Once the images are removed, set down everything else in the listing below exactly.

DATASET RECORDS:
--*--

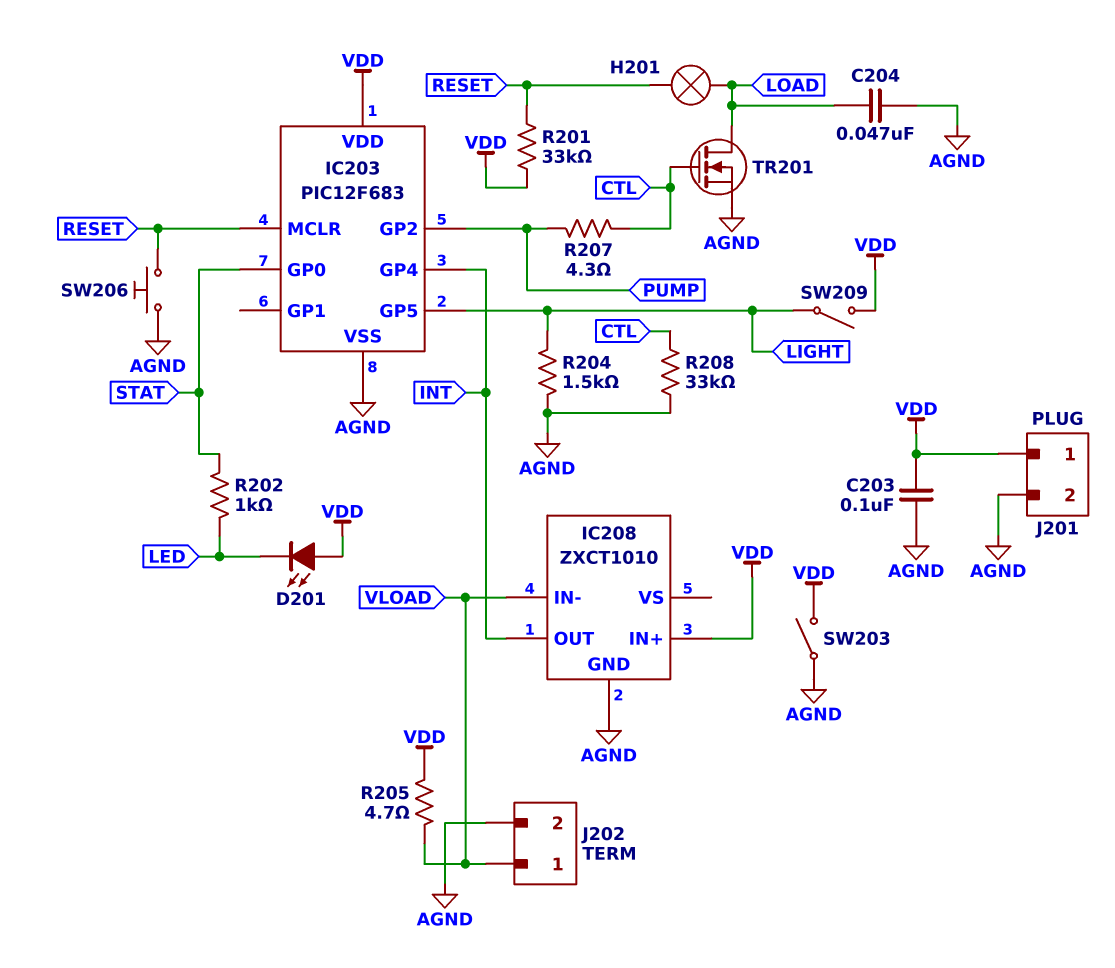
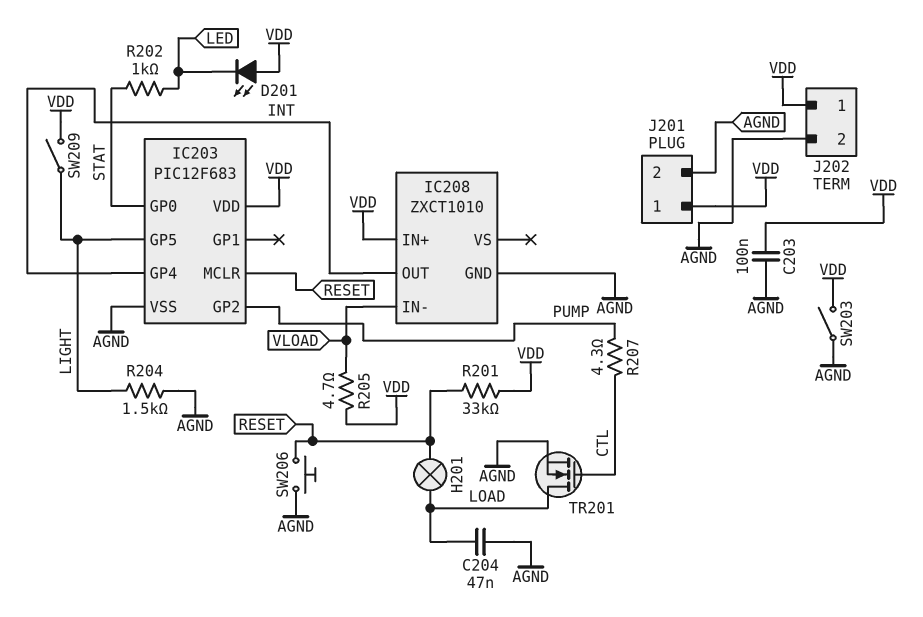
J202 pin 1: VLOAD -> VDD
R208: 33k (AGND, CTL) -> none

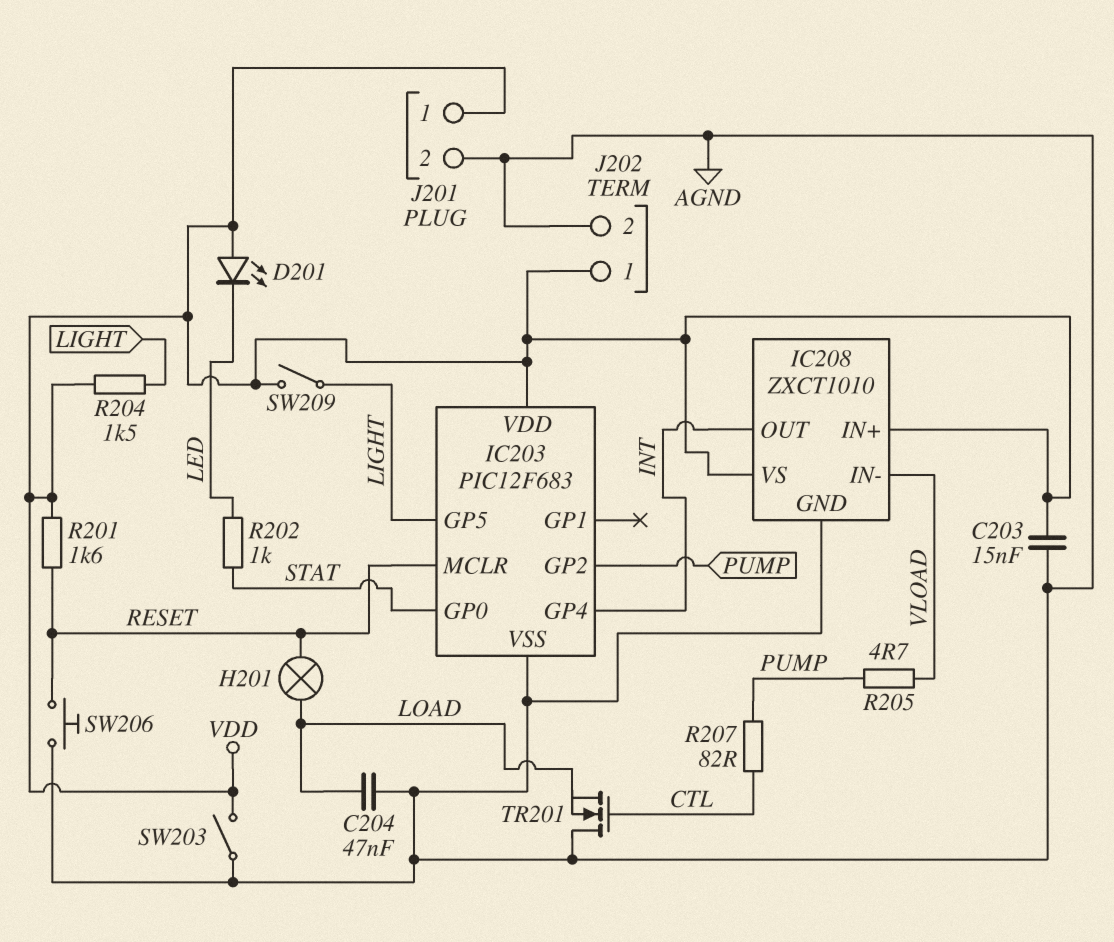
C203: 100nF (AGND, VDD) -> 15nF (AGND, VDD)
IC208 pin VS: none -> VDD
R201: 33k (RESET, VDD) -> 1.6k (RESET, VDD)
R204: 1.5k (AGND, LIGHT) -> 1.5k (LIGHT, VDD)
R205: 4.7 (VDD, VLOAD) -> 4.7 (PUMP, VLOAD)
R207: 4.3 (CTL, PUMP) -> 82 (CTL, PUMP)
TR201: NMOS (G CTL, D LOAD, S AGND) -> NMOS (G CTL, D AGND, S LOAD)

--*--

RESPONSE TO THE TASK:
J202 pin 1: VLOAD -> VDD
R208: 33k (AGND, CTL) -> none

C203: 100nF (AGND, VDD) -> 15nF (AGND, VDD)
IC208 pin VS: none -> VDD
R201: 33k (RESET, VDD) -> 1.6k (RESET, VDD)
R204: 1.5k (AGND, LIGHT) -> 1.5k (LIGHT, VDD)
R205: 4.7 (VDD, VLOAD) -> 4.7 (PUMP, VLOAD)
R207: 4.3 (CTL, PUMP) -> 82 (CTL, PUMP)
TR201: NMOS (G CTL, D LOAD, S AGND) -> NMOS (G CTL, D AGND, S LOAD)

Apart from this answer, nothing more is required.